Input records =
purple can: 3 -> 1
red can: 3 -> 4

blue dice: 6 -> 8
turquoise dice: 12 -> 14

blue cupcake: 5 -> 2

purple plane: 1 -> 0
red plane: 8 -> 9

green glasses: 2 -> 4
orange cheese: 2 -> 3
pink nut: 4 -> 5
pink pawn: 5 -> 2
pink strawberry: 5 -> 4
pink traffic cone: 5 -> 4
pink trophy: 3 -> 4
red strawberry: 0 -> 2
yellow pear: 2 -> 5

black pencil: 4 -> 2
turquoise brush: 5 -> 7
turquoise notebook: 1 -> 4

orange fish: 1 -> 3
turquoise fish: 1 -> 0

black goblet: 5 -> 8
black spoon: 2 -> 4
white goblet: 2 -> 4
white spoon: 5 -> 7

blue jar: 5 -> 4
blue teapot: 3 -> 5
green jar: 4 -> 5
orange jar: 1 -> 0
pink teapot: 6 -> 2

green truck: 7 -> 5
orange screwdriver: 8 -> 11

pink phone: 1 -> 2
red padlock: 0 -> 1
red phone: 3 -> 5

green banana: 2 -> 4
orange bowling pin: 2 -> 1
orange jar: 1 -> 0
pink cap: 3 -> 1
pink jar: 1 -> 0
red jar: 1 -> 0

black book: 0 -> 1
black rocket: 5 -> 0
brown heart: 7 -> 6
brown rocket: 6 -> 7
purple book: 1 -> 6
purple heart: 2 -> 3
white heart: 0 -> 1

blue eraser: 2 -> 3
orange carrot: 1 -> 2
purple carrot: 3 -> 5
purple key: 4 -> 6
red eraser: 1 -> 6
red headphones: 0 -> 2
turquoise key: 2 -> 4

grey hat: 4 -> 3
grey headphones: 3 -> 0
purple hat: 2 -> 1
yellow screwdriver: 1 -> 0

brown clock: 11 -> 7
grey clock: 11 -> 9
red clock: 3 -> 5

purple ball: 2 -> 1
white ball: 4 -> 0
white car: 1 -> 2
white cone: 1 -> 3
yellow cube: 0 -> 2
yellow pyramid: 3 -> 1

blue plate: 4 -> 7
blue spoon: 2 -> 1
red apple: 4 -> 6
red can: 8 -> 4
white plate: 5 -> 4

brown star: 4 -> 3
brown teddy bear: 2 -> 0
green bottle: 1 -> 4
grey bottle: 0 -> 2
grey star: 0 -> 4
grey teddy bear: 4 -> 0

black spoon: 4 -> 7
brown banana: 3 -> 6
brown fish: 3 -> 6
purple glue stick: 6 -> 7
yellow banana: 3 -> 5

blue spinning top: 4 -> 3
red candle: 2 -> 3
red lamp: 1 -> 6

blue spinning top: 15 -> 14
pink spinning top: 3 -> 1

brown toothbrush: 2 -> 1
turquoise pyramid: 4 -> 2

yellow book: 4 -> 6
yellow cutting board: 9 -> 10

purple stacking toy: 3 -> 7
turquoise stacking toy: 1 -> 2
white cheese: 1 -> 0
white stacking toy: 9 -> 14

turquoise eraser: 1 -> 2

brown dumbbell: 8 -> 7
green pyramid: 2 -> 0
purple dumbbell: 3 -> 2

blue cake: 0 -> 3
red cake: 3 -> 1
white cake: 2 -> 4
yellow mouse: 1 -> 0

Task item = State how many lines of the records hold the string "screwdriver", and nothing else.

Your solution = 2